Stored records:
# # # #

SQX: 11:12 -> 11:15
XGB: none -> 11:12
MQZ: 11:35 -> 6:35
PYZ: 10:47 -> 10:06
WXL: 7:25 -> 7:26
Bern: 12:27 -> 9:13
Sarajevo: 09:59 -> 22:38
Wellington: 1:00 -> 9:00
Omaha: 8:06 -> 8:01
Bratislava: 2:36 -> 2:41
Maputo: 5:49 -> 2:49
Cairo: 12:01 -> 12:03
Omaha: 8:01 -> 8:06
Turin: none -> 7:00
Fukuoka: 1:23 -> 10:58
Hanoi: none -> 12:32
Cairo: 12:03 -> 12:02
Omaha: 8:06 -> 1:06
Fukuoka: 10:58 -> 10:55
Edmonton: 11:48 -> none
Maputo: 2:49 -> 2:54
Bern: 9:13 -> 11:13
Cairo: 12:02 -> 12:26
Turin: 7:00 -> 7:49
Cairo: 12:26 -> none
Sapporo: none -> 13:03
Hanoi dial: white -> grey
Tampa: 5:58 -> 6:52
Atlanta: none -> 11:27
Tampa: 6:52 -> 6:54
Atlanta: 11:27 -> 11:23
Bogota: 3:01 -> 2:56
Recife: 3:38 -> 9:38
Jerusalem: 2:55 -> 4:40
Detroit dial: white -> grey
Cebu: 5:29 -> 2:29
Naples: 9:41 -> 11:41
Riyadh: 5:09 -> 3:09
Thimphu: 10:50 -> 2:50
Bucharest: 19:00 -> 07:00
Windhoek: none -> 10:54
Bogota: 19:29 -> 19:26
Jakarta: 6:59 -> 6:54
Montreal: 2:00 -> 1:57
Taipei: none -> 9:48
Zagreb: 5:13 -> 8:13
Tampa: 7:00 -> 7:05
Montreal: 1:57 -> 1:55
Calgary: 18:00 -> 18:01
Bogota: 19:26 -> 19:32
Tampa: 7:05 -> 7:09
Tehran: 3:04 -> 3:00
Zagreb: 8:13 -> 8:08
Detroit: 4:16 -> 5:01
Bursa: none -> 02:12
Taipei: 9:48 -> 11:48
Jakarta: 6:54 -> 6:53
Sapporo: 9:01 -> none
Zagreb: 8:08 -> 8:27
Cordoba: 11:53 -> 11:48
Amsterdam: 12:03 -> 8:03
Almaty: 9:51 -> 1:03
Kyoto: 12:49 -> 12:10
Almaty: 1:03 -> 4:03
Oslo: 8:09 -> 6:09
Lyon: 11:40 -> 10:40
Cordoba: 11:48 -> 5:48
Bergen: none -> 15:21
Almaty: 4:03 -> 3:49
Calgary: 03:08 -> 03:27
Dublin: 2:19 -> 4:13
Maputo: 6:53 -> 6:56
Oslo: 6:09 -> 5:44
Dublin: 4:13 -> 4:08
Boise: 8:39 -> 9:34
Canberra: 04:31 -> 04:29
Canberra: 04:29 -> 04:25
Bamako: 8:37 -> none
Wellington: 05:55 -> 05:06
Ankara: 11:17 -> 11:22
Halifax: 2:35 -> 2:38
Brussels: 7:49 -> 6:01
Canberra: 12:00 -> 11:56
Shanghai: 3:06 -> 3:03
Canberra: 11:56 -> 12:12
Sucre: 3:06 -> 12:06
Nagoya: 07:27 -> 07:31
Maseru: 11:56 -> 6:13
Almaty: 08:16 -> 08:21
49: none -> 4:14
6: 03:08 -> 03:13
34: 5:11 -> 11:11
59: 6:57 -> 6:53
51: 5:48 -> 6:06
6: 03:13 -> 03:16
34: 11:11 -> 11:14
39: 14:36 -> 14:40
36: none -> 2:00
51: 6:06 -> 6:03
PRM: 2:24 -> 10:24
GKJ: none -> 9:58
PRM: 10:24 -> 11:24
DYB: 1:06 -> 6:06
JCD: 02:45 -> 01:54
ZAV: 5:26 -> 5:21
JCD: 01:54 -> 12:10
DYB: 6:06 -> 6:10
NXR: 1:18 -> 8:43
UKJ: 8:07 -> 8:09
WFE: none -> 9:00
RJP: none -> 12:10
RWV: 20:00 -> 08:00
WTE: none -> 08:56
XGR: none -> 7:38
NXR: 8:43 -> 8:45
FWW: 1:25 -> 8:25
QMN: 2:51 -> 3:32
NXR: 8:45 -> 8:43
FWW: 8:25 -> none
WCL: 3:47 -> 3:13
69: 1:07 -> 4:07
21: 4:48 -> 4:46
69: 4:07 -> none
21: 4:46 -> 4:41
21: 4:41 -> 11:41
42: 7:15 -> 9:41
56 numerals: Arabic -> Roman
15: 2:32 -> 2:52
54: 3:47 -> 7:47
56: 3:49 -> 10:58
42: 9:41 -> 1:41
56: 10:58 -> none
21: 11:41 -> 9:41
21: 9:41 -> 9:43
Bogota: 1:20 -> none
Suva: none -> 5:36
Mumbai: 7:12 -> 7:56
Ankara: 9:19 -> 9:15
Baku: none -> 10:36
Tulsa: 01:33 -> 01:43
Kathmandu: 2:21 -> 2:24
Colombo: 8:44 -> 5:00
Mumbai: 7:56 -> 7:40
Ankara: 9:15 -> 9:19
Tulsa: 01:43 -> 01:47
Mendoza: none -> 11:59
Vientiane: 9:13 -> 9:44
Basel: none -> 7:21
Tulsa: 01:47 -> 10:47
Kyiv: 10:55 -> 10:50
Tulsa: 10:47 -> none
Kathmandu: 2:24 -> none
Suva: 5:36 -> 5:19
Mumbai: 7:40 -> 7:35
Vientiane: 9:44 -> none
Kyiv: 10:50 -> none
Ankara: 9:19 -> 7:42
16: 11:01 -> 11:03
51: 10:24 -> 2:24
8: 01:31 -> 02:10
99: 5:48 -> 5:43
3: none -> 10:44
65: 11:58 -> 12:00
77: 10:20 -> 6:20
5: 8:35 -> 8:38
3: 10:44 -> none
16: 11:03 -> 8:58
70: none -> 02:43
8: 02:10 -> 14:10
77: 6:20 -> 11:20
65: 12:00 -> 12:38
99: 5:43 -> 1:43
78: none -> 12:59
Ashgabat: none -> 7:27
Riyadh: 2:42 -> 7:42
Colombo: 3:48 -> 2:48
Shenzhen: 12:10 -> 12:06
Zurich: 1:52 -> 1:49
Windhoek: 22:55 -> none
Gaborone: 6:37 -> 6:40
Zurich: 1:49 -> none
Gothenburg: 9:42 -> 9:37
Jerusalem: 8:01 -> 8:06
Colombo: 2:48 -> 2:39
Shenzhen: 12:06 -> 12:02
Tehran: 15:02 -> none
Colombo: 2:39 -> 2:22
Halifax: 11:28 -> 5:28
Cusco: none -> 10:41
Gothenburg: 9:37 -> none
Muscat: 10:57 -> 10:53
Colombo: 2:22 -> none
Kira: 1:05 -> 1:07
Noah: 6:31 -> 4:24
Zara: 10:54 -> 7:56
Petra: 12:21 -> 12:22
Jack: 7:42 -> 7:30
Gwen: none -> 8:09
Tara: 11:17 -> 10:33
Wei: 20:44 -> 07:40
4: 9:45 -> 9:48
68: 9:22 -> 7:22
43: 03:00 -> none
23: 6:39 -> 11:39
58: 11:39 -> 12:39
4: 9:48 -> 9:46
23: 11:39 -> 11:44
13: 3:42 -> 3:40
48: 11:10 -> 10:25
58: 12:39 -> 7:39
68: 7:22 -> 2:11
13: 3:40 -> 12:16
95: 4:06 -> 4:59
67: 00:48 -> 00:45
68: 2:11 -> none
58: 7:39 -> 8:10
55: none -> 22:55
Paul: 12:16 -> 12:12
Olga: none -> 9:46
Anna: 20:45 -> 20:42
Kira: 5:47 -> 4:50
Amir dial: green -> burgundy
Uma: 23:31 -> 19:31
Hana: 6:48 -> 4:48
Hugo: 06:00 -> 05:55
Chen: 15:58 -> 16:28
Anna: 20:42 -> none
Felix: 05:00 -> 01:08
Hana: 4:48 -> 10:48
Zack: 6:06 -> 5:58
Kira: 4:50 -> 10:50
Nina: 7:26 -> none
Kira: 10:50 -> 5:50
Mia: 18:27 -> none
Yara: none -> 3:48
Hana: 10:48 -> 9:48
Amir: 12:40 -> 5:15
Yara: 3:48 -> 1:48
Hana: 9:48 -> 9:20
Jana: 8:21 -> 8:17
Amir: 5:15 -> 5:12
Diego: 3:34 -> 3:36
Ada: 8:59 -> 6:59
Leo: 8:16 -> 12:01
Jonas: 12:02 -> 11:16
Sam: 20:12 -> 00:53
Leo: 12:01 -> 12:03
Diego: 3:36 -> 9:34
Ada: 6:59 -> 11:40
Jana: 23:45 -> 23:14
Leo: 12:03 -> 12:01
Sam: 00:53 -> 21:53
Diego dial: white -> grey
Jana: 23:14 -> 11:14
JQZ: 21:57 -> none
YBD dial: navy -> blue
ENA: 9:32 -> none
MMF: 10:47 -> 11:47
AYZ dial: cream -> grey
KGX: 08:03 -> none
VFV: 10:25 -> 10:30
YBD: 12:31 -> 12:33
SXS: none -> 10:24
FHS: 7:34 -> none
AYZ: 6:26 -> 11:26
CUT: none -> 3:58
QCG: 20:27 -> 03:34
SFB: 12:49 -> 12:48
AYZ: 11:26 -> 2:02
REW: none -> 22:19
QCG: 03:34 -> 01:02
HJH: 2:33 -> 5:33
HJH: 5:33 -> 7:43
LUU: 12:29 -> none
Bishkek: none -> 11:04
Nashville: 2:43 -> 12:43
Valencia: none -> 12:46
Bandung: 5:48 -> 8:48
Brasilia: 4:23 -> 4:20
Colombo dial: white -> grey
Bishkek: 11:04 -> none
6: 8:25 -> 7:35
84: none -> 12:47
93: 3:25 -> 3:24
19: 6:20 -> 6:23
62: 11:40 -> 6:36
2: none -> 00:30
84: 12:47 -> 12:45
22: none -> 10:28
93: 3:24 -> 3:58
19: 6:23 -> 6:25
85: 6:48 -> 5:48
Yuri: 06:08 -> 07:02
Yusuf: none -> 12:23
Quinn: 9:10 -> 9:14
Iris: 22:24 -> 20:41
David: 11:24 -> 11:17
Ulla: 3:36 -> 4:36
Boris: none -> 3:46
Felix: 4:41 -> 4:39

# # # #

CHALLENGE
Please render the lines from the very first one through the line containing "Turin: 7:00 -> 7:49" as a Markdown table with two columns, Row and Entry, giving each line its row number and leaving out any blank lines.

EXERCISE ANSWER
| Row | Entry |
|---|---|
| 1 | SQX: 11:12 -> 11:15 |
| 2 | XGB: none -> 11:12 |
| 3 | MQZ: 11:35 -> 6:35 |
| 4 | PYZ: 10:47 -> 10:06 |
| 5 | WXL: 7:25 -> 7:26 |
| 6 | Bern: 12:27 -> 9:13 |
| 7 | Sarajevo: 09:59 -> 22:38 |
| 8 | Wellington: 1:00 -> 9:00 |
| 9 | Omaha: 8:06 -> 8:01 |
| 10 | Bratislava: 2:36 -> 2:41 |
| 11 | Maputo: 5:49 -> 2:49 |
| 12 | Cairo: 12:01 -> 12:03 |
| 13 | Omaha: 8:01 -> 8:06 |
| 14 | Turin: none -> 7:00 |
| 15 | Fukuoka: 1:23 -> 10:58 |
| 16 | Hanoi: none -> 12:32 |
| 17 | Cairo: 12:03 -> 12:02 |
| 18 | Omaha: 8:06 -> 1:06 |
| 19 | Fukuoka: 10:58 -> 10:55 |
| 20 | Edmonton: 11:48 -> none |
| 21 | Maputo: 2:49 -> 2:54 |
| 22 | Bern: 9:13 -> 11:13 |
| 23 | Cairo: 12:02 -> 12:26 |
| 24 | Turin: 7:00 -> 7:49 |